--- Supplied records Enclosed Below ---

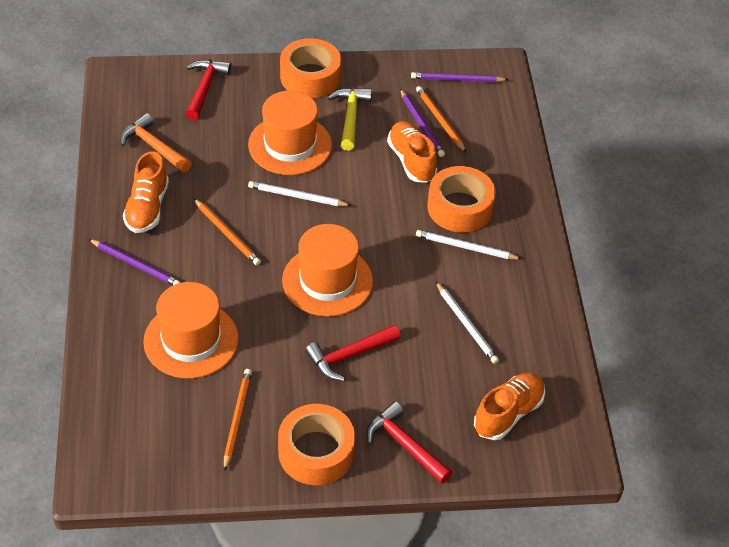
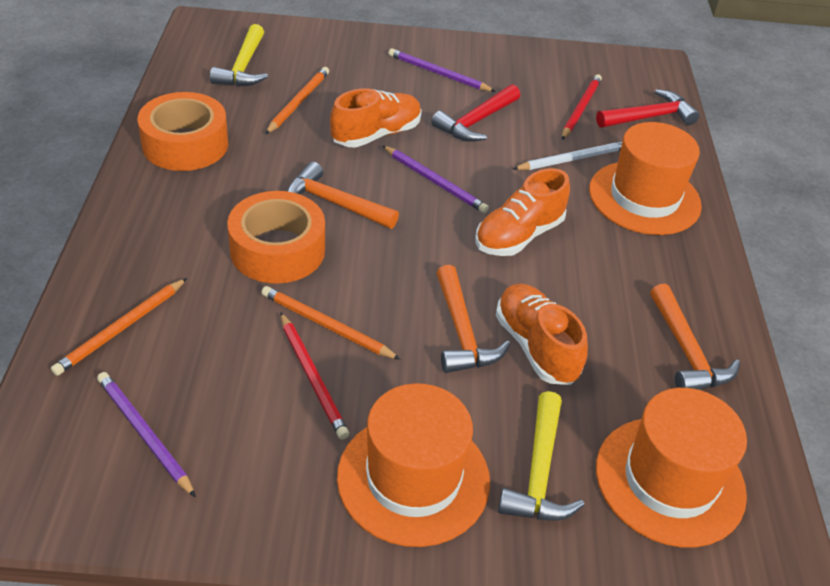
orange hammer: 1 -> 3
orange tape: 3 -> 2
red hammer: 3 -> 2
red pencil: 0 -> 2
white pencil: 3 -> 1
yellow hammer: 1 -> 2

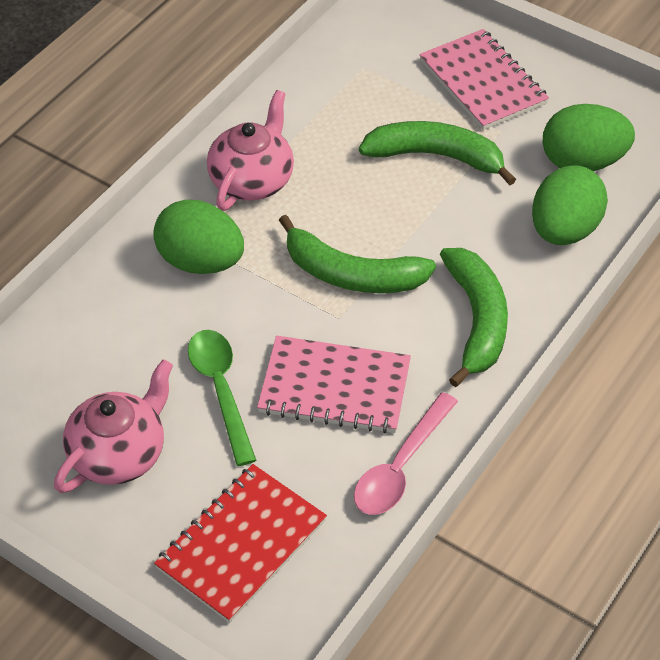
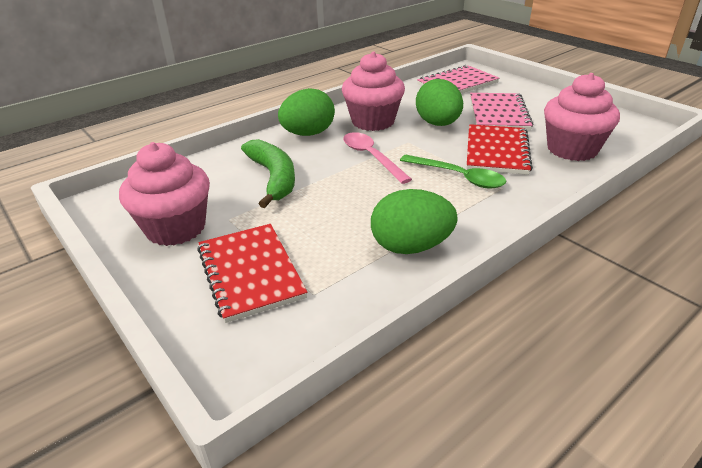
green banana: 3 -> 1
pink cupcake: 0 -> 3
pink teapot: 2 -> 0
red notebook: 1 -> 2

--- End of Enclosed Supplied records ---

#### [Task prompt]
Copy out the listing word for word and skip its pictures.

#### [Solution for this exercise]
orange hammer: 1 -> 3
orange tape: 3 -> 2
red hammer: 3 -> 2
red pencil: 0 -> 2
white pencil: 3 -> 1
yellow hammer: 1 -> 2

green banana: 3 -> 1
pink cupcake: 0 -> 3
pink teapot: 2 -> 0
red notebook: 1 -> 2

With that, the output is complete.